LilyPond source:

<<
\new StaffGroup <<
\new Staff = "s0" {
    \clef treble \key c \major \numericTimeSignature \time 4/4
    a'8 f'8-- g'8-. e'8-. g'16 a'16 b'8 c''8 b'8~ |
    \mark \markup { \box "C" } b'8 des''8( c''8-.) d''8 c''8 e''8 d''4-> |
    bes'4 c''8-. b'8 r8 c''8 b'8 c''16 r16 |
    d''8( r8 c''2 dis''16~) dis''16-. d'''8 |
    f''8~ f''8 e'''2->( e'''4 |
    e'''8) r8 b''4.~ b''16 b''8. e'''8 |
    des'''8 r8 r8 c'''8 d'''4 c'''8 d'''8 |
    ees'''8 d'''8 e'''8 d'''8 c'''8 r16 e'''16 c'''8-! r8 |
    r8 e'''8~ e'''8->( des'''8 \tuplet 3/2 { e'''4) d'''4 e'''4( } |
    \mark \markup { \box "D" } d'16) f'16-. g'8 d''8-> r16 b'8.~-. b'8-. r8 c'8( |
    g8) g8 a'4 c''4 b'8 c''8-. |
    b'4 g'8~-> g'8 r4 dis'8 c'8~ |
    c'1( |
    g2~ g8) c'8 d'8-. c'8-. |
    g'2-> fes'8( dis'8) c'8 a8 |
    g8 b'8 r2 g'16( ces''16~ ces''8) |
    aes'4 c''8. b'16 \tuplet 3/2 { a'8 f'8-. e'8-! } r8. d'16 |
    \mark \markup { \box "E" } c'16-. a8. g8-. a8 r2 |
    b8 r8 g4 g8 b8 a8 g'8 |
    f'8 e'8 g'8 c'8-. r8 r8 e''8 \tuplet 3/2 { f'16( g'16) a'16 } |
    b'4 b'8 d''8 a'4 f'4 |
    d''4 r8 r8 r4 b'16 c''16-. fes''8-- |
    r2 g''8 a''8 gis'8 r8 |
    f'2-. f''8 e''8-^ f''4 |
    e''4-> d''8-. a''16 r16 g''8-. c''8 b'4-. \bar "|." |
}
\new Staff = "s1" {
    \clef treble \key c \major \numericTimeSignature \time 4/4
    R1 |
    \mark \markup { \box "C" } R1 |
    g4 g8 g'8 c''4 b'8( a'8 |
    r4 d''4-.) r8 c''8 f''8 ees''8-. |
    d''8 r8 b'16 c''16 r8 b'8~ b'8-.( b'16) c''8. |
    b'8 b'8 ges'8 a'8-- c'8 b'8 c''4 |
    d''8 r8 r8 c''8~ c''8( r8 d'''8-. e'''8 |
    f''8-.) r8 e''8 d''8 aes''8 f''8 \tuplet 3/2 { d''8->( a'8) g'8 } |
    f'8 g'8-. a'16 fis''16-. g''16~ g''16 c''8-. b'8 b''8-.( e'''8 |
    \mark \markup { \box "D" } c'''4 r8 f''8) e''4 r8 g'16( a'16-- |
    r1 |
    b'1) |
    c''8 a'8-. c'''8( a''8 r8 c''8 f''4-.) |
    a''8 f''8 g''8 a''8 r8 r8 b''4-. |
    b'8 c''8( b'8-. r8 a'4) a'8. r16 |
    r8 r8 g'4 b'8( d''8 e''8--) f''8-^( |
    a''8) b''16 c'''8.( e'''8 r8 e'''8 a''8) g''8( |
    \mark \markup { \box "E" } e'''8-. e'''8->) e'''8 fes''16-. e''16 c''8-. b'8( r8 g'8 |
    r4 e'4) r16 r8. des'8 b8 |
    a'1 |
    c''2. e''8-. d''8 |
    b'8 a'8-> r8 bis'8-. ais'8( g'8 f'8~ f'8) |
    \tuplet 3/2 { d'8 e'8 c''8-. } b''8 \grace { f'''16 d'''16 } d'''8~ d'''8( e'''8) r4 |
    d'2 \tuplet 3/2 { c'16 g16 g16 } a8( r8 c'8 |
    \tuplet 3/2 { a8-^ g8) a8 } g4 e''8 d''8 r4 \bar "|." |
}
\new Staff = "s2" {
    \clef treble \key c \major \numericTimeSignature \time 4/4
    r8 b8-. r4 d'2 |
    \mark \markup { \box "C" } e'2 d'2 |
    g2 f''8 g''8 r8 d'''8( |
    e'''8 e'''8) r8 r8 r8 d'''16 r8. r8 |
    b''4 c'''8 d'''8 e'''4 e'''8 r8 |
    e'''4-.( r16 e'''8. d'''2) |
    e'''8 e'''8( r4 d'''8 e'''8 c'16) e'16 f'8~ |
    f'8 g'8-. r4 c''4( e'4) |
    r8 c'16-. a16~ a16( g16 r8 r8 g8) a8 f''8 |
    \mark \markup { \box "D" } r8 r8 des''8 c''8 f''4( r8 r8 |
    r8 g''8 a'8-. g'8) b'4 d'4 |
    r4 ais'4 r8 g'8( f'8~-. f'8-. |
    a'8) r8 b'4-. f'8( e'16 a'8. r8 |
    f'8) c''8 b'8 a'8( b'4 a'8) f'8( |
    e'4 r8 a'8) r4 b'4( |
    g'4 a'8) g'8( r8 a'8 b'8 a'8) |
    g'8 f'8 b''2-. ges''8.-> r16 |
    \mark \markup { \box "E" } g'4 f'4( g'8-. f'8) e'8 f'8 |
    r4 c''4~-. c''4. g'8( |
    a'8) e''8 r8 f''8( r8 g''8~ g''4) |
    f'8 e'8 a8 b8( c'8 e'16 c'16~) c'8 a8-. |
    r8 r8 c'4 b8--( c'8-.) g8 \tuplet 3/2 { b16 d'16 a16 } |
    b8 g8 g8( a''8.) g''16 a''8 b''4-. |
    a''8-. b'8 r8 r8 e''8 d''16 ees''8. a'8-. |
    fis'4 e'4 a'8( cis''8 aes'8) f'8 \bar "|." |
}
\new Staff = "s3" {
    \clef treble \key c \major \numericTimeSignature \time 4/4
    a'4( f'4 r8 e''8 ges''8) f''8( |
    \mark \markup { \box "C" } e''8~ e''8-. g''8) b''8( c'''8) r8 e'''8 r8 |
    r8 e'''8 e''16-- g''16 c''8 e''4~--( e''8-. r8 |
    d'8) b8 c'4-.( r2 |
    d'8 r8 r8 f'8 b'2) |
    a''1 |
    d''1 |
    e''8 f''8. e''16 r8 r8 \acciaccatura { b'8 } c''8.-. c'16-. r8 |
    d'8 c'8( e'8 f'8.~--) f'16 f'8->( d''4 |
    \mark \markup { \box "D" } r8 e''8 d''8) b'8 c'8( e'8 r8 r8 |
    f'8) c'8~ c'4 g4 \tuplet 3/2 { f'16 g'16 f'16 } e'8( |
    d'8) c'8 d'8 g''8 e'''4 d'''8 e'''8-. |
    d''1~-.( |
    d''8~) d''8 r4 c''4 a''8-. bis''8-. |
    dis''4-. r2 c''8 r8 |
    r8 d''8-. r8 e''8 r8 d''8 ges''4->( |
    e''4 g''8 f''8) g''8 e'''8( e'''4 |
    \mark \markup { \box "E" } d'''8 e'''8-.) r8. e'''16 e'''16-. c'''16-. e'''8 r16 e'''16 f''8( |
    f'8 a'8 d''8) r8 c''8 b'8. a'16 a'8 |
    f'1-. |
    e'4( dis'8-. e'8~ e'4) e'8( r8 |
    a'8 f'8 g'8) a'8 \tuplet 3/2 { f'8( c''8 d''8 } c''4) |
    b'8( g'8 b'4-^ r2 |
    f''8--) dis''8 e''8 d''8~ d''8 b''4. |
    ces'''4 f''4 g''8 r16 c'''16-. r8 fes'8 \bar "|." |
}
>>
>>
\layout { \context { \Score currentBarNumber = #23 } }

◇ ◇ ◇

JOB
Please count the lines in the entries above that contain the string "tuplet", and reply with that number alone.

SOLVED EXERCISE
10